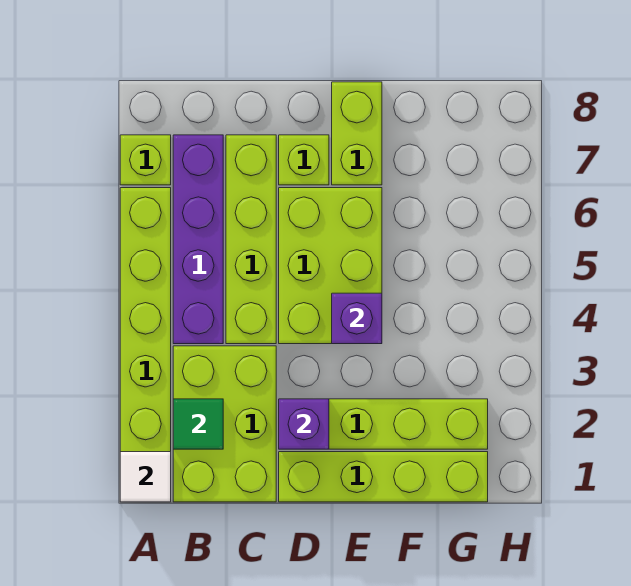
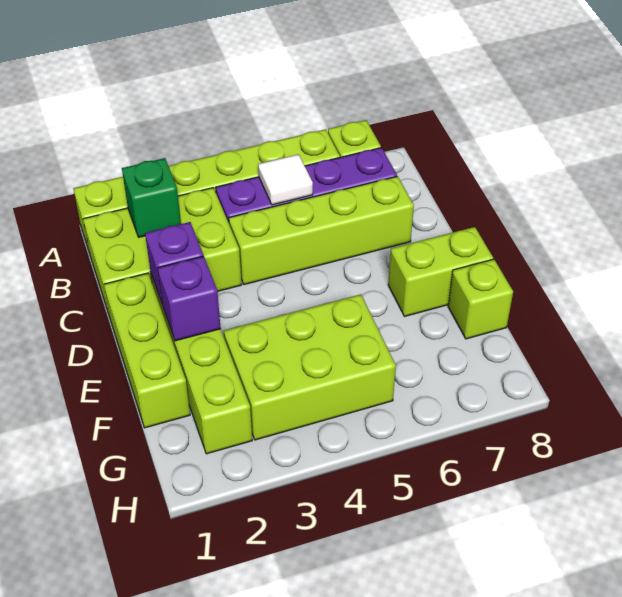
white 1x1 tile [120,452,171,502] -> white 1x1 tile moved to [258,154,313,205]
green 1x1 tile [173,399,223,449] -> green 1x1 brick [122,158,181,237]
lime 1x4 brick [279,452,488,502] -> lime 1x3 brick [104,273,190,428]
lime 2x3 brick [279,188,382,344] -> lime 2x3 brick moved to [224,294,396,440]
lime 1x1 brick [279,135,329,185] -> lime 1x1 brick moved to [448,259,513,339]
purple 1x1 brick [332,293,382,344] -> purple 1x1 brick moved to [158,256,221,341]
--
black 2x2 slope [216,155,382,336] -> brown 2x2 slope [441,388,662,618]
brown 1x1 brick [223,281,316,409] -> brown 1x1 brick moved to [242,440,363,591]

→ **Work order**
Restate word for word the lines of the data above, starting at the line containing "white 1x1 tile [120,452,171,502]" and ending at the line containing "purple 1x1 brick [332,293,382,344]", both included, and nothing more.

→ **The answer**
white 1x1 tile [120,452,171,502] -> white 1x1 tile moved to [258,154,313,205]
green 1x1 tile [173,399,223,449] -> green 1x1 brick [122,158,181,237]
lime 1x4 brick [279,452,488,502] -> lime 1x3 brick [104,273,190,428]
lime 2x3 brick [279,188,382,344] -> lime 2x3 brick moved to [224,294,396,440]
lime 1x1 brick [279,135,329,185] -> lime 1x1 brick moved to [448,259,513,339]
purple 1x1 brick [332,293,382,344] -> purple 1x1 brick moved to [158,256,221,341]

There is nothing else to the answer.